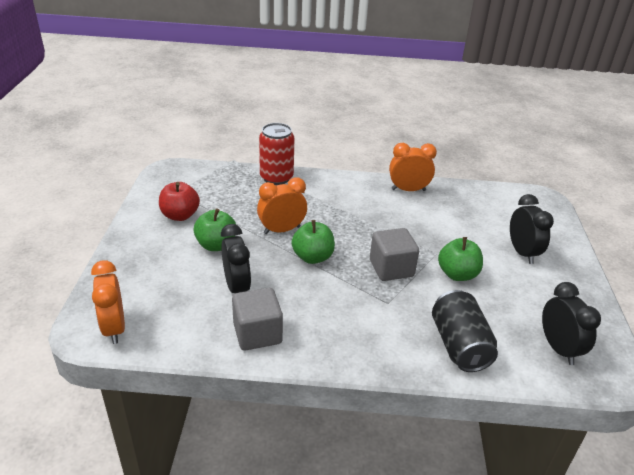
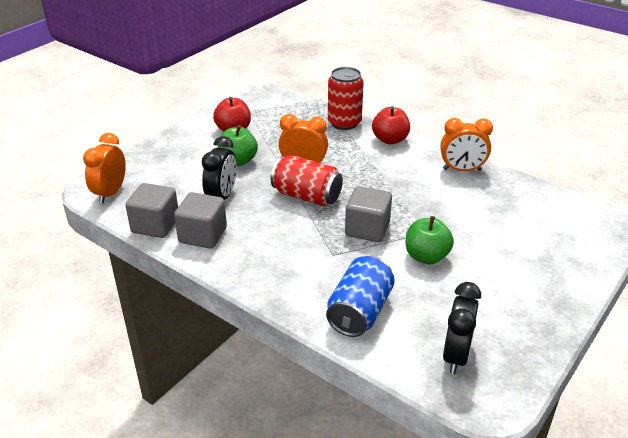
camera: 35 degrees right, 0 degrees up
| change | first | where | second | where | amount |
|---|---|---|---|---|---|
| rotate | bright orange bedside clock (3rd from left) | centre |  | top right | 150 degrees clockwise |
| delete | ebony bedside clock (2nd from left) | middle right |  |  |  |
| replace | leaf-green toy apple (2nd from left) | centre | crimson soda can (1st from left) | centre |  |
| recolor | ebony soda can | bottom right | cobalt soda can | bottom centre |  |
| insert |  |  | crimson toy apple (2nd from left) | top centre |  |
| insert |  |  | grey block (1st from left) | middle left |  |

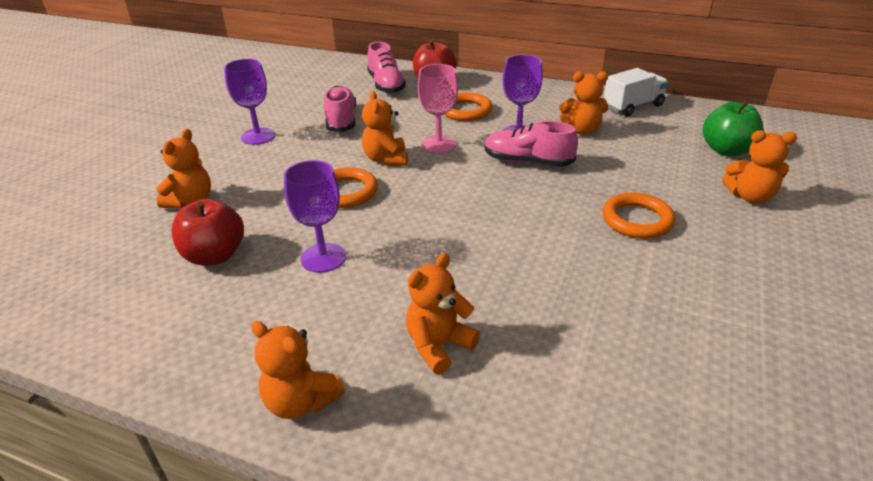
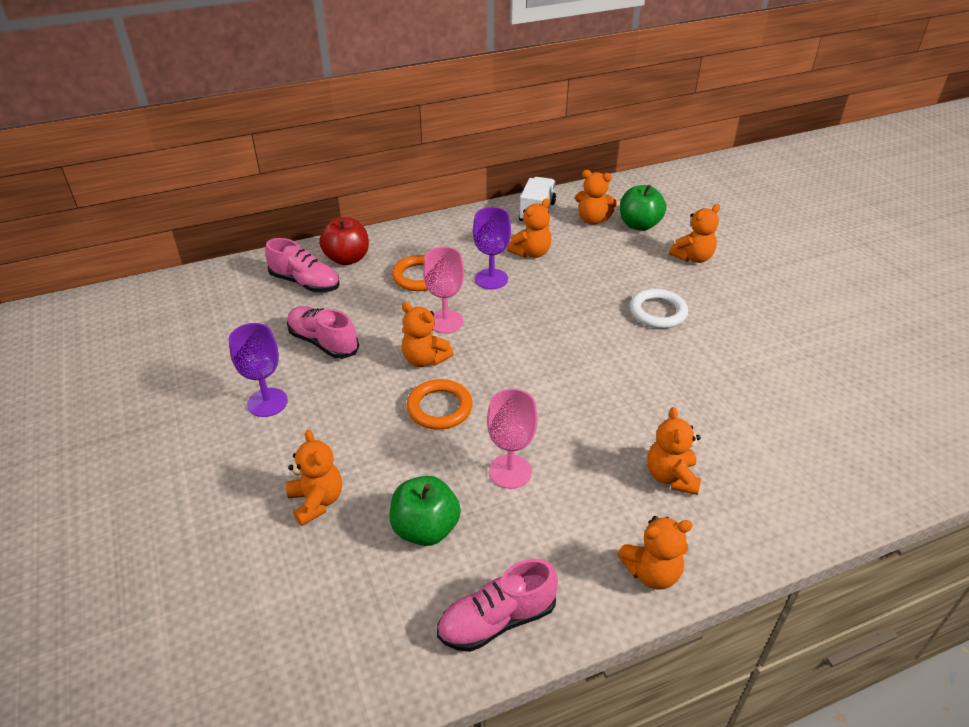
camera: 45 degrees left, 5 degrees up
| change | first | where | second | where | amount |
|---|---|---|---|---|---|
| move | pink shoe (3rd from left) | top centre |  | bottom centre |  |
| recolor | royal purple chalice (2nd from left) | centre | pink chalice (2nd from left) | centre |  |
| recolor | bright orange hoop (3rd from left) | middle right | white hoop | middle right |  |
| recolor | crimson toy apple (1st from left) | middle left | leaf-green toy apple (1st from left) | bottom centre |  |
| insert |  |  | bright orange teddy bear (4th from left) | top centre |  |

━━━━

**TASK TO COMPLETE:**
Skip every image and output the remaining records exactly.

**ANSWER TO THIS TASK:**
camera: 35 degrees right, 0 degrees up
| change | first | where | second | where | amount |
|---|---|---|---|---|---|
| rotate | bright orange bedside clock (3rd from left) | centre |  | top right | 150 degrees clockwise |
| delete | ebony bedside clock (2nd from left) | middle right |  |  |  |
| replace | leaf-green toy apple (2nd from left) | centre | crimson soda can (1st from left) | centre |  |
| recolor | ebony soda can | bottom right | cobalt soda can | bottom centre |  |
| insert |  |  | crimson toy apple (2nd from left) | top centre |  |
| insert |  |  | grey block (1st from left) | middle left |  |

camera: 45 degrees left, 5 degrees up
| change | first | where | second | where | amount |
|---|---|---|---|---|---|
| move | pink shoe (3rd from left) | top centre |  | bottom centre |  |
| recolor | royal purple chalice (2nd from left) | centre | pink chalice (2nd from left) | centre |  |
| recolor | bright orange hoop (3rd from left) | middle right | white hoop | middle right |  |
| recolor | crimson toy apple (1st from left) | middle left | leaf-green toy apple (1st from left) | bottom centre |  |
| insert |  |  | bright orange teddy bear (4th from left) | top centre |  |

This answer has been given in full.